_Work item_.
Nothing should appear in the answer except the lines from the one containing "(565, 235) = (277, 334): none" through the end of the listing, repeated exactly.

_Data extracts_.

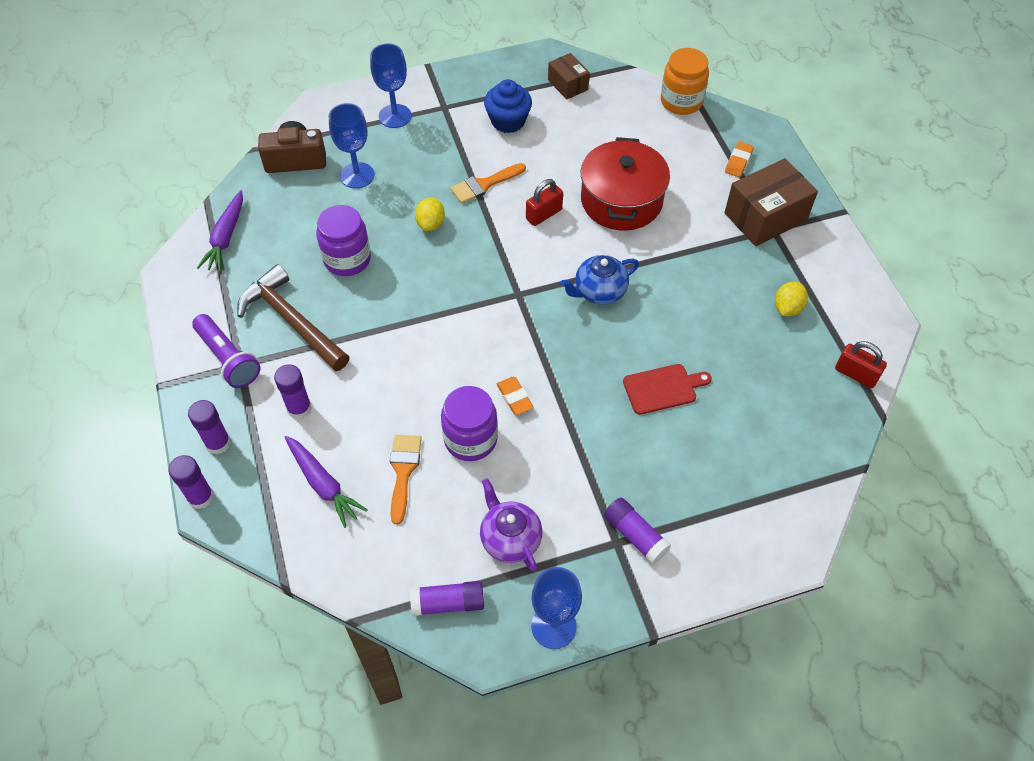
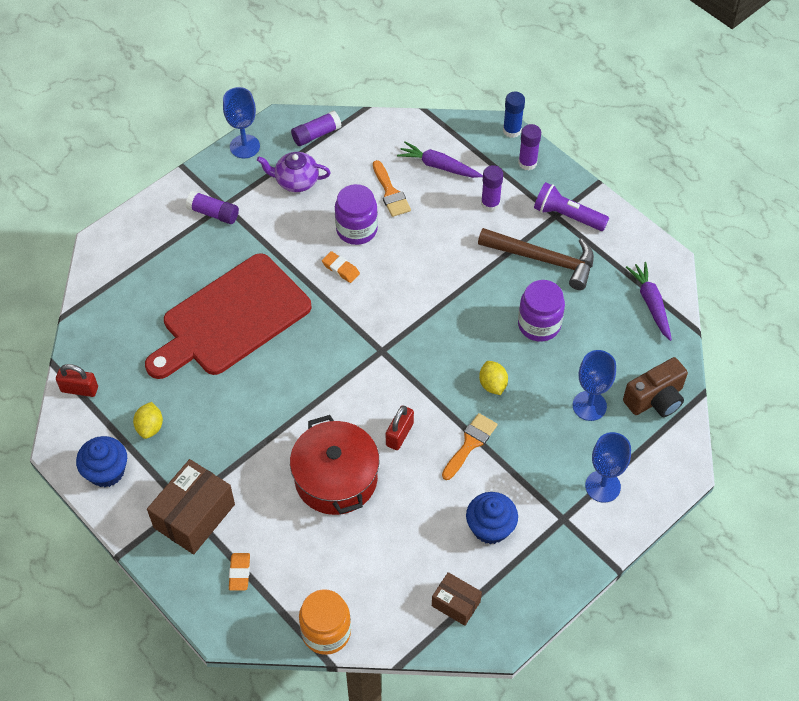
camera: 155 degrees right, 0 degrees up
(200, 497) = (512, 130): purple glue stick -> blue glue stick
(510, 539) = (296, 181): purple teapot -> purple teapot turned 150 degrees clockwise
(599, 291) = (316, 379): blue teapot -> none
(663, 388) = (231, 318): red cutting board -> red cutting board, size x2.39
(842, 283) = (106, 471): none -> blue cupcake

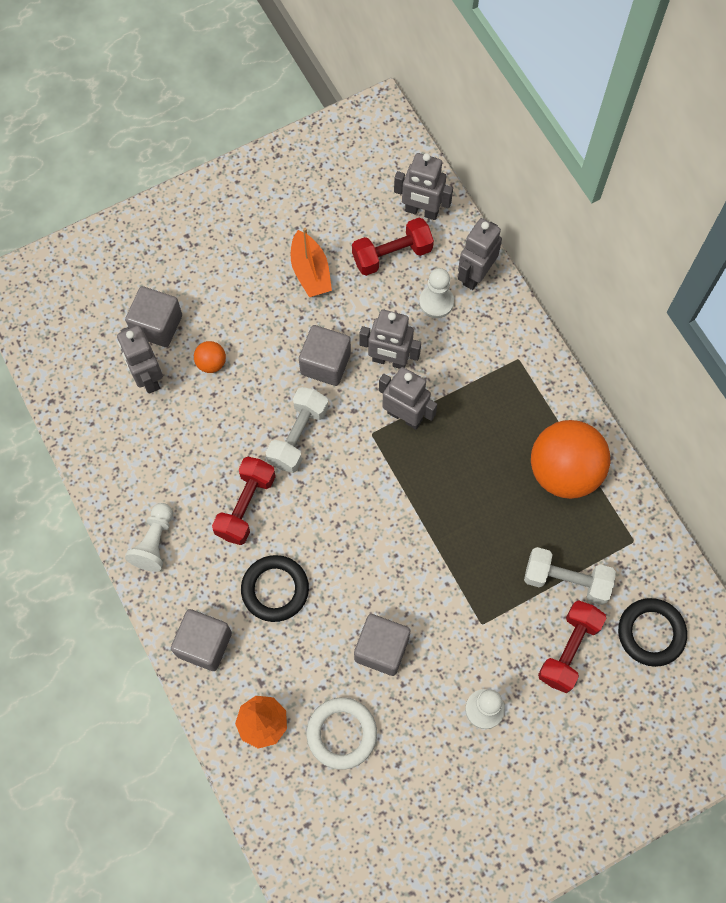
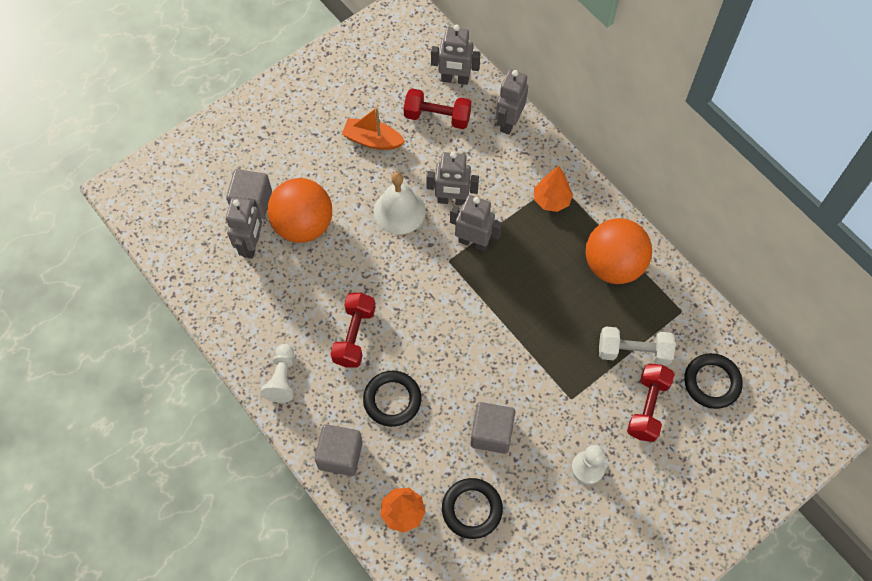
camera: 10 degrees left, 5 degrees down
(148, 377) = (251, 245): grey robot -> grey robot turned 135 degrees counterclockwise
(211, 363) = (303, 225): orange ball -> orange ball, size x2.34
(298, 436) = (387, 272): white dumbbell -> none
(310, 272) = (372, 140): orange boat -> orange boat turned 135 degrees clockwise
(325, 364) = (399, 211): grey cube -> white bell
(341, 734) = (472, 509): white ring -> black ring
(392, 255) = (437, 117): red dumbbell -> red dumbbell turned 45 degrees clockwise
(436, 302) = (481, 148): white pawn -> none
(507, 379) = (551, 200): none -> orange tree

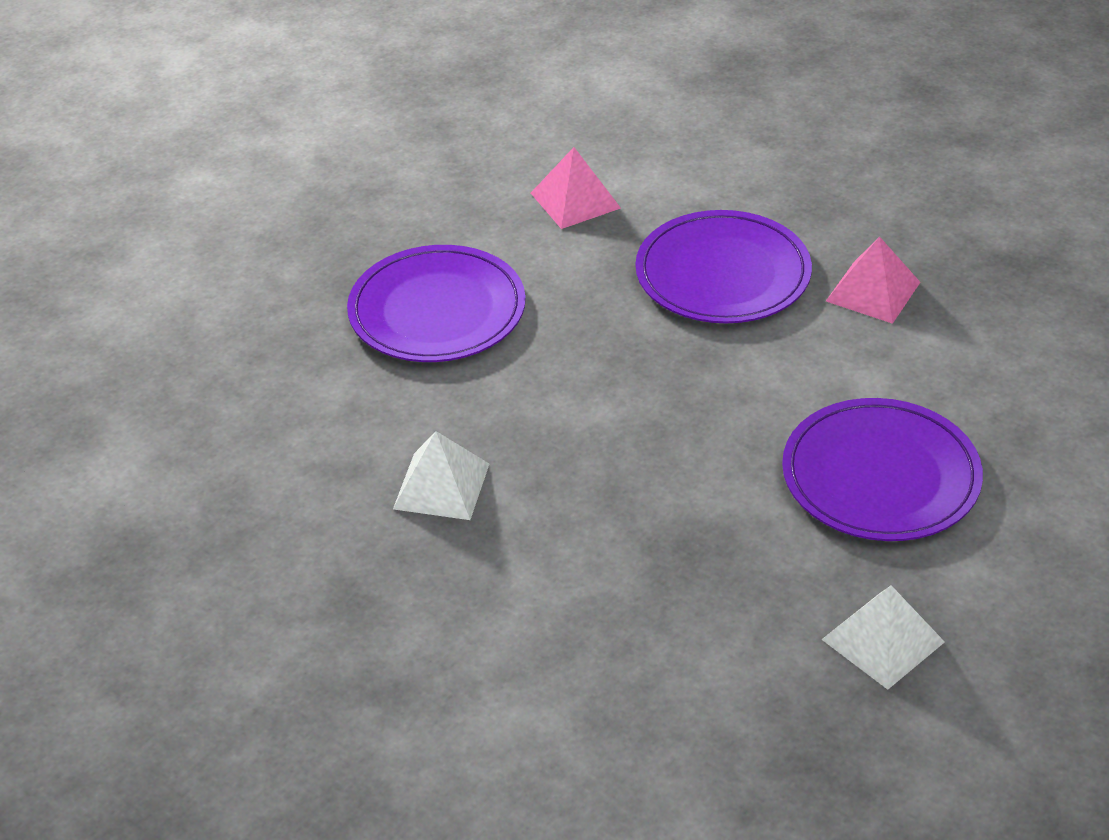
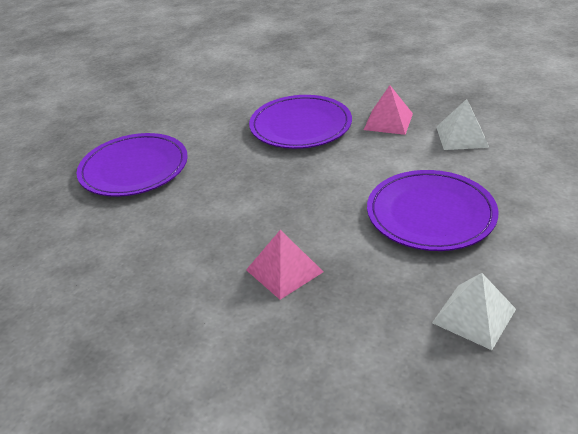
camera: 10 degrees left, 5 degrees down
(441, 486) = (146, 267): white pyramid -> white pyramid (462, 136)
(575, 200) = (208, 105): pink pyramid -> pink pyramid (284, 270)

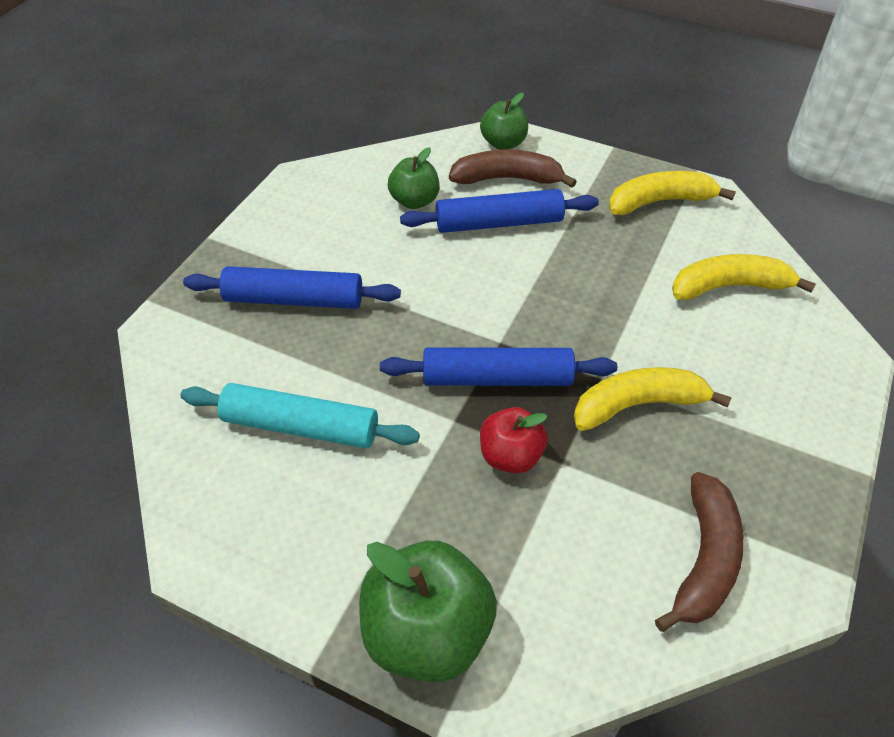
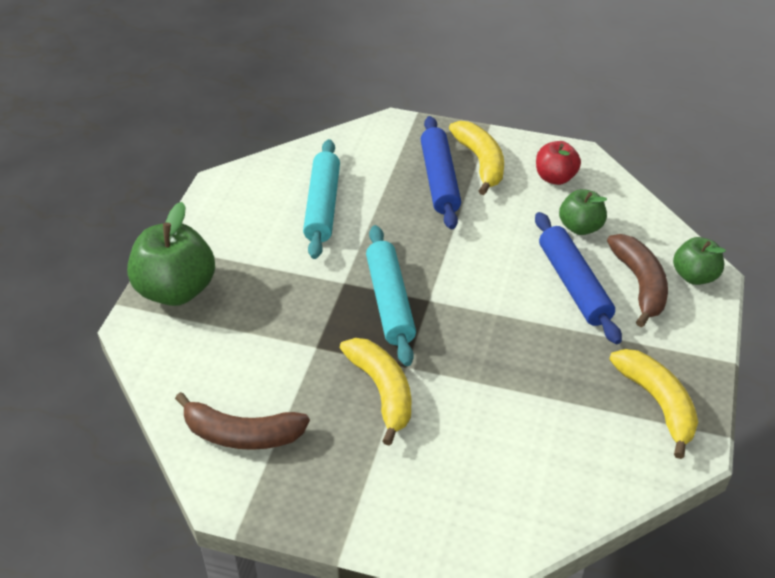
camera: 80 degrees right, 5 degrees down
(497, 378) = (390, 302): blue rolling pin -> turquoise rolling pin
(510, 456) = (317, 317): red apple -> red apple (555, 177)
(730, 286) = (548, 460): yellow banana -> yellow banana (480, 162)

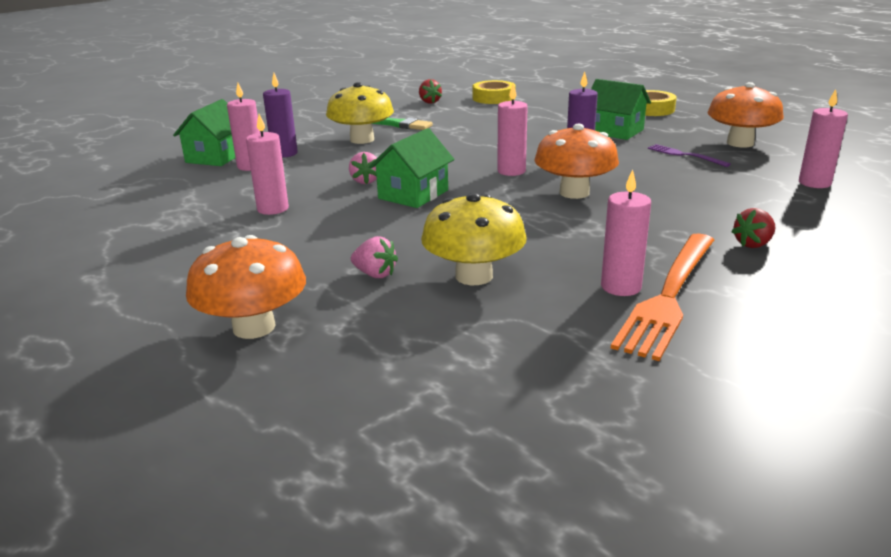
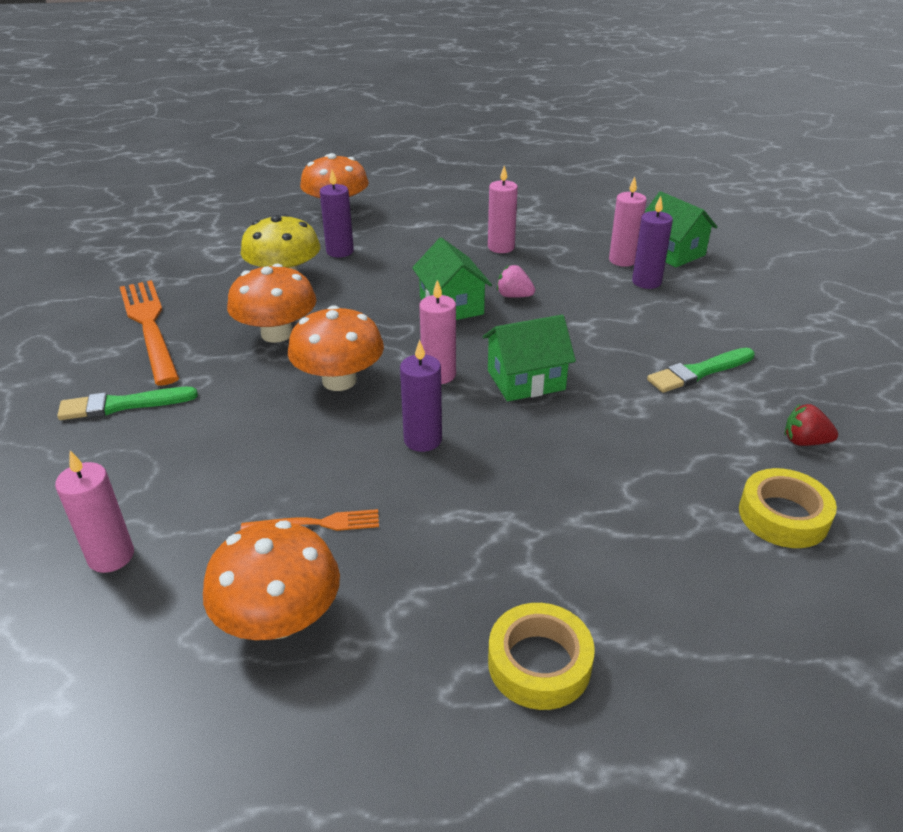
camera: 125 degrees right, 10 degrees up
(362, 139) = (652, 332): yellow mushroom -> none
(375, 274) = (340, 251): pink strawberry -> purple candle
(565, 235) = (277, 334): none -> orange mushroom
(614, 131) = (475, 531): green house -> green house (526, 380)
(621, 287) = (187, 316): pink candle -> none
(685, 155) = (316, 524): purple fork -> orange fork
(753, 244) = (123, 405): red strawberry -> green brush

_Exercise result_.
(565, 235) = (277, 334): none -> orange mushroom
(614, 131) = (475, 531): green house -> green house (526, 380)
(621, 287) = (187, 316): pink candle -> none
(685, 155) = (316, 524): purple fork -> orange fork
(753, 244) = (123, 405): red strawberry -> green brush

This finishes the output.